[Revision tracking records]
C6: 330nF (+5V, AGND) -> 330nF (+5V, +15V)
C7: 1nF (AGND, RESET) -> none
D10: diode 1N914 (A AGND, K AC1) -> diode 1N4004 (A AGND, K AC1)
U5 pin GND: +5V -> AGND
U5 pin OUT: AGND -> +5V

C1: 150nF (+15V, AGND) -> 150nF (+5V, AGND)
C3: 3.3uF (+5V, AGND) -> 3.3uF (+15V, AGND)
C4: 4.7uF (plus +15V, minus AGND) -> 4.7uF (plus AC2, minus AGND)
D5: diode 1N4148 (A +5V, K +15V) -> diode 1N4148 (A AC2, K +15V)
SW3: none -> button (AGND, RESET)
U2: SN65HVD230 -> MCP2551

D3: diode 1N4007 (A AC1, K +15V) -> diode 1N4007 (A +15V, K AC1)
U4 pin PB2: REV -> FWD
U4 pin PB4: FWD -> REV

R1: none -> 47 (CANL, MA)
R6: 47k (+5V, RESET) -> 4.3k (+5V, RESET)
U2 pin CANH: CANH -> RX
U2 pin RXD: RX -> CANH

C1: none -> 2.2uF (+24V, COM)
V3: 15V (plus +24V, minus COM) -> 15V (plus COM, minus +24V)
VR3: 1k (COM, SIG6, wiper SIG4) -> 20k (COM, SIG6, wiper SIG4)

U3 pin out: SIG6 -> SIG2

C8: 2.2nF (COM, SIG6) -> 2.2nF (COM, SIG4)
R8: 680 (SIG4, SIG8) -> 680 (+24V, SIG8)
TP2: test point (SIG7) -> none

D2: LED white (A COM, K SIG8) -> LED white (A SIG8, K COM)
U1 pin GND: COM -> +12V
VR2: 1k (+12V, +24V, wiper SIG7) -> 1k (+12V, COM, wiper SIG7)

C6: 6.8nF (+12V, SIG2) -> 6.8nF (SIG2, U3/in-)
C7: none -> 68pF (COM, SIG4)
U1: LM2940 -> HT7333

- [Your goal]:
Wherever the string "minus" appears in the entries, copy that line.

- [Task answer]:
C4: 4.7uF (plus +15V, minus AGND) -> 4.7uF (plus AC2, minus AGND)
V3: 15V (plus +24V, minus COM) -> 15V (plus COM, minus +24V)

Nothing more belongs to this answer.